YOUR OBJECTIVE
Every line from the start of the records through the line with "black star: (319, 142)" is to be written out exactly; pictures are not.

RECORDS
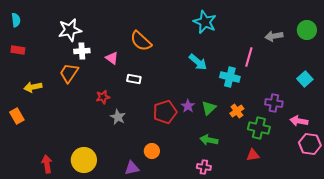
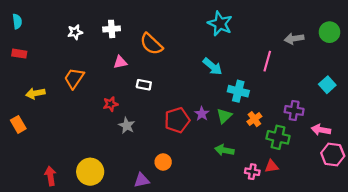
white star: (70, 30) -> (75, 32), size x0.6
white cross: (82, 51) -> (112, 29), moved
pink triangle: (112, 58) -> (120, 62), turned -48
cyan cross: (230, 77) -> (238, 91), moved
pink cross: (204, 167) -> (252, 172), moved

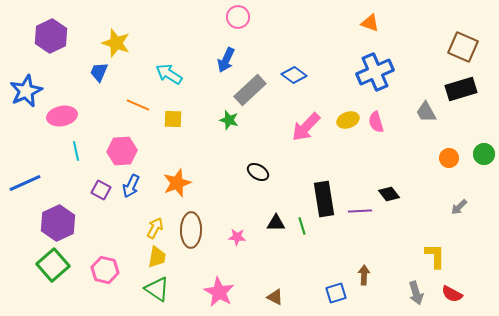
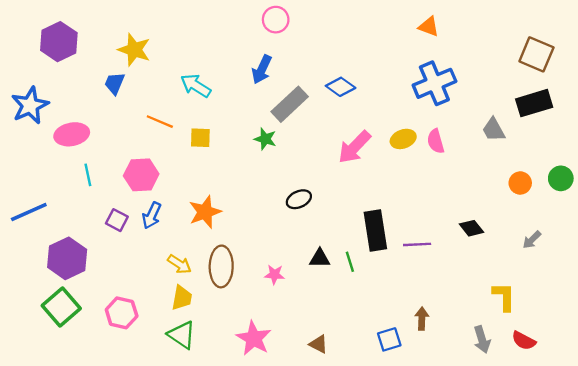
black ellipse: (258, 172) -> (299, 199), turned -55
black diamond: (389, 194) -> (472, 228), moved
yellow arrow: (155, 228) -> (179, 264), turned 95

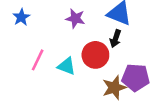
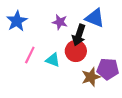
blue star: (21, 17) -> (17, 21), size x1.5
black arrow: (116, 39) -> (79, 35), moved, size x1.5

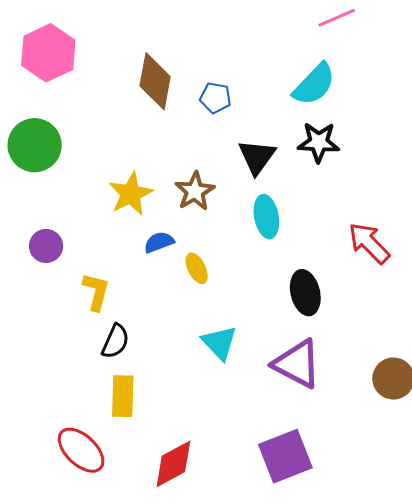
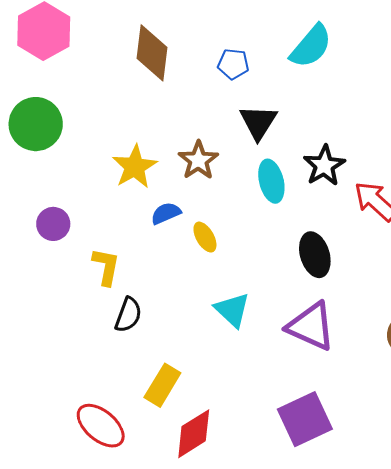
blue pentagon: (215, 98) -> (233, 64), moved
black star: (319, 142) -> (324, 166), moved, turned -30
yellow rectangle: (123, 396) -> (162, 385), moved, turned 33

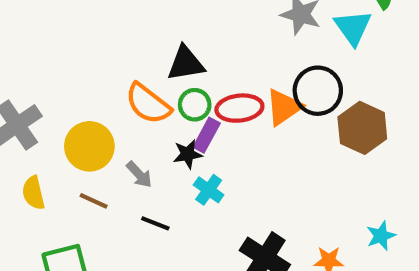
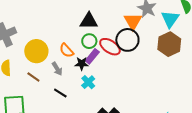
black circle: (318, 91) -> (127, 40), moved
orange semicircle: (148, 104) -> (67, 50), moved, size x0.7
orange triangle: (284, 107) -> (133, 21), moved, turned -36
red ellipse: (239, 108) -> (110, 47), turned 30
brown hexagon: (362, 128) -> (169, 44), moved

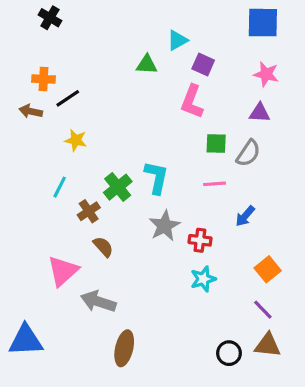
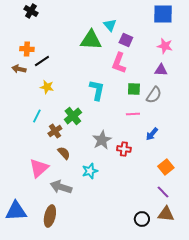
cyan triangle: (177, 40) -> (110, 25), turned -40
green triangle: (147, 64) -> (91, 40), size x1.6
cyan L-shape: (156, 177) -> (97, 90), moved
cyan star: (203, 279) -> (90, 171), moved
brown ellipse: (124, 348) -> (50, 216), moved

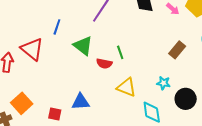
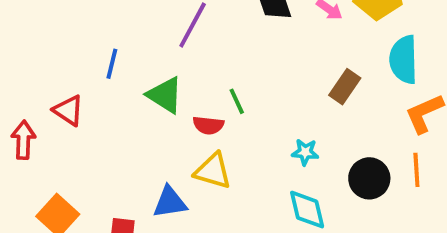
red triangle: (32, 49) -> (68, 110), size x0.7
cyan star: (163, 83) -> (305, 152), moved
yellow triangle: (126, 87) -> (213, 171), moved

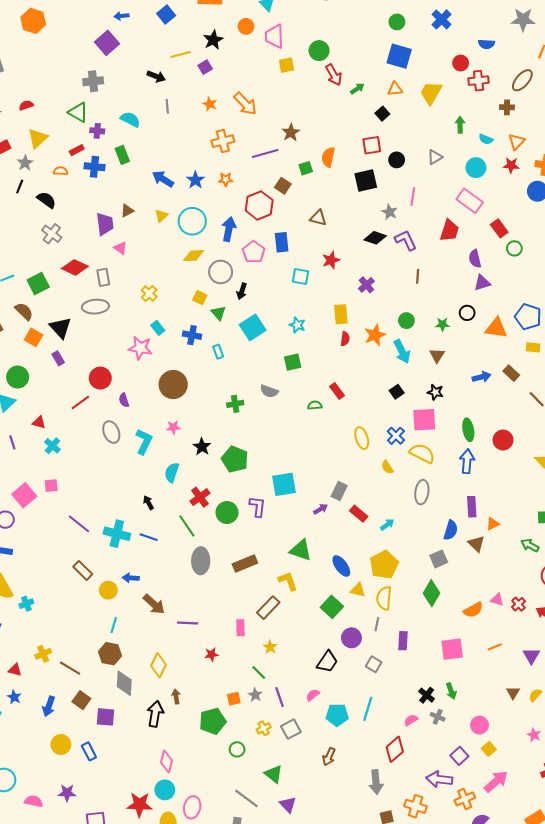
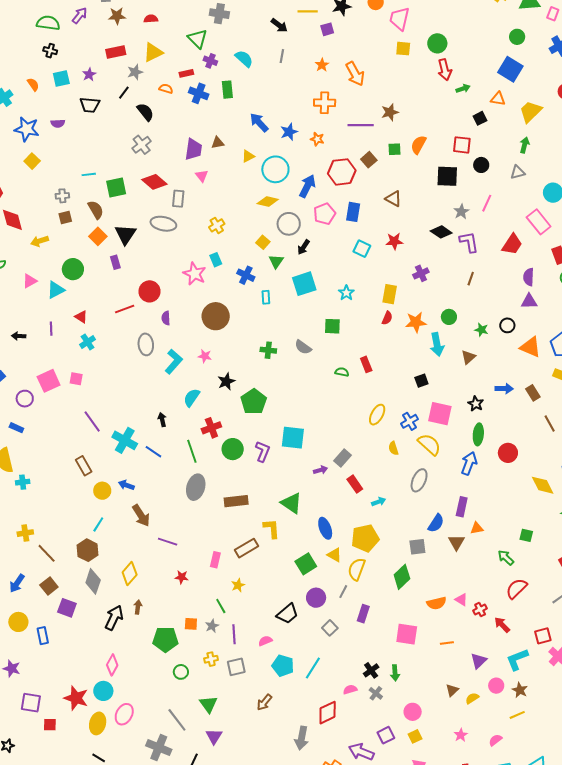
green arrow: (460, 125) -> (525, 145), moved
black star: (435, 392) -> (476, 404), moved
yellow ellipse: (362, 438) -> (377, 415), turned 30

YOUR SOLUTION
white star: (70, 30) -> (75, 32), size x0.6
white cross: (82, 51) -> (112, 29), moved
pink triangle: (112, 58) -> (120, 62), turned -48
cyan cross: (230, 77) -> (238, 91), moved
pink cross: (204, 167) -> (252, 172), moved

black ellipse: (258, 172) -> (299, 199), turned -55
black diamond: (389, 194) -> (472, 228), moved
yellow arrow: (155, 228) -> (179, 264), turned 95

blue star: (21, 17) -> (17, 21), size x1.5
black arrow: (116, 39) -> (79, 35), moved, size x1.5

blue pentagon: (215, 98) -> (233, 64), moved
black star: (319, 142) -> (324, 166), moved, turned -30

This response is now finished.